(Colored shape tracking data)
════════════════

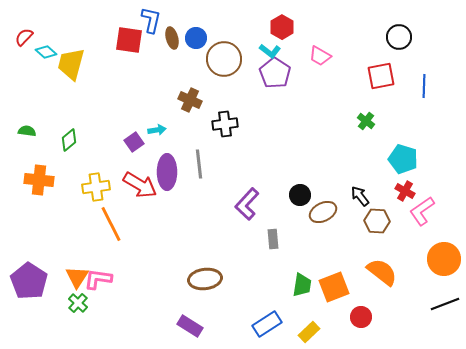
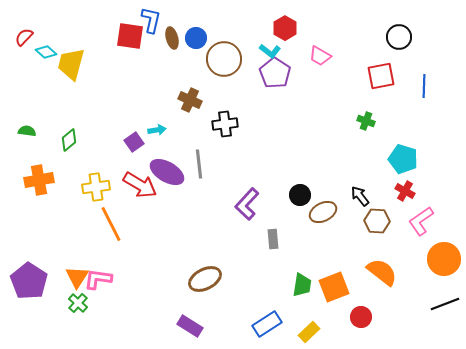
red hexagon at (282, 27): moved 3 px right, 1 px down
red square at (129, 40): moved 1 px right, 4 px up
green cross at (366, 121): rotated 18 degrees counterclockwise
purple ellipse at (167, 172): rotated 60 degrees counterclockwise
orange cross at (39, 180): rotated 16 degrees counterclockwise
pink L-shape at (422, 211): moved 1 px left, 10 px down
brown ellipse at (205, 279): rotated 20 degrees counterclockwise
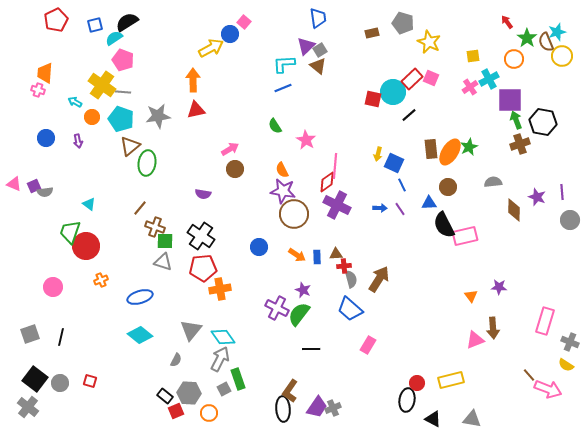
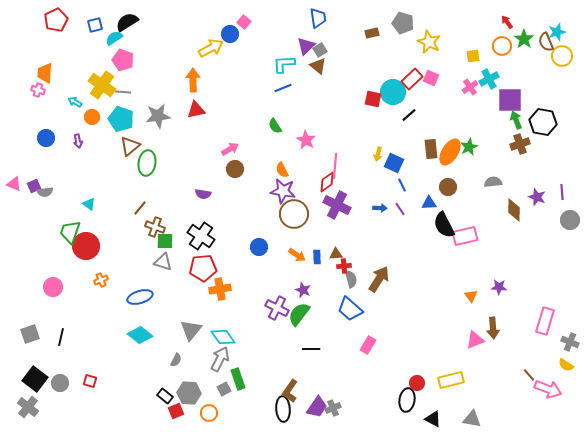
green star at (527, 38): moved 3 px left, 1 px down
orange circle at (514, 59): moved 12 px left, 13 px up
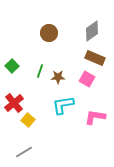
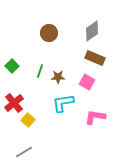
pink square: moved 3 px down
cyan L-shape: moved 2 px up
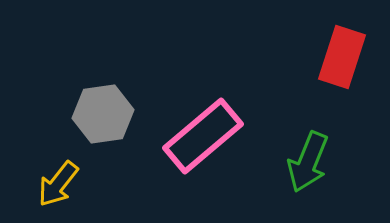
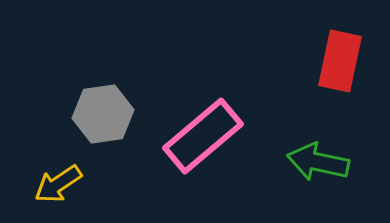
red rectangle: moved 2 px left, 4 px down; rotated 6 degrees counterclockwise
green arrow: moved 10 px right; rotated 80 degrees clockwise
yellow arrow: rotated 18 degrees clockwise
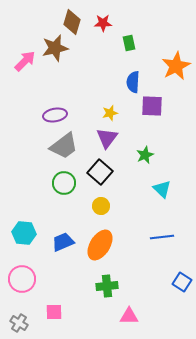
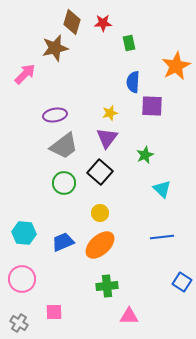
pink arrow: moved 13 px down
yellow circle: moved 1 px left, 7 px down
orange ellipse: rotated 16 degrees clockwise
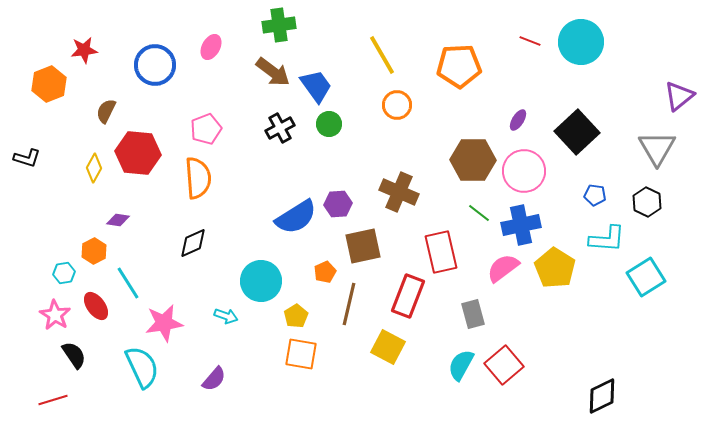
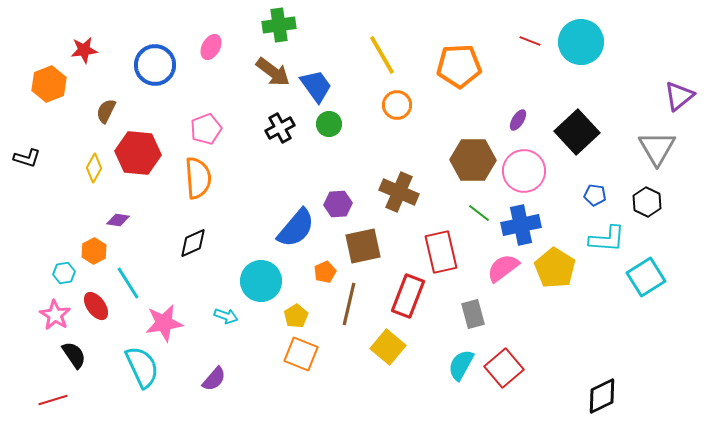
blue semicircle at (296, 217): moved 11 px down; rotated 18 degrees counterclockwise
yellow square at (388, 347): rotated 12 degrees clockwise
orange square at (301, 354): rotated 12 degrees clockwise
red square at (504, 365): moved 3 px down
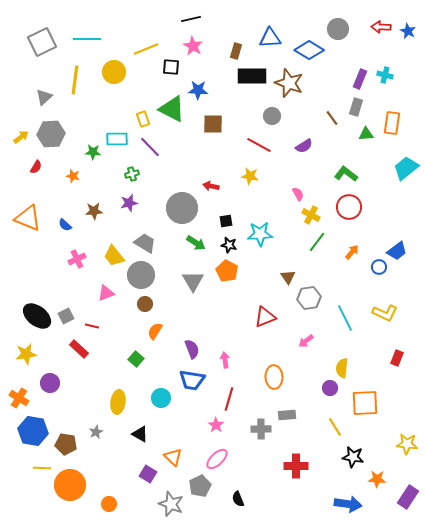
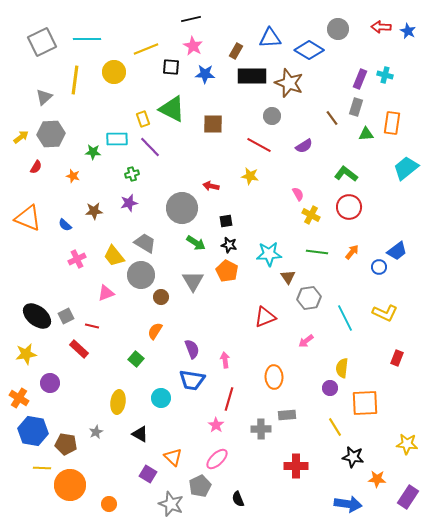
brown rectangle at (236, 51): rotated 14 degrees clockwise
blue star at (198, 90): moved 7 px right, 16 px up
cyan star at (260, 234): moved 9 px right, 20 px down
green line at (317, 242): moved 10 px down; rotated 60 degrees clockwise
brown circle at (145, 304): moved 16 px right, 7 px up
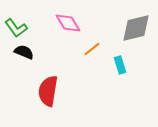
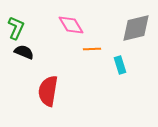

════════════════

Whenever the string "yellow" shows up in a line above, copy that line.

Task response
yellow arrow: rotated 18 degrees clockwise
yellow circle: moved 1 px left, 7 px down
yellow square at (388, 347): rotated 12 degrees clockwise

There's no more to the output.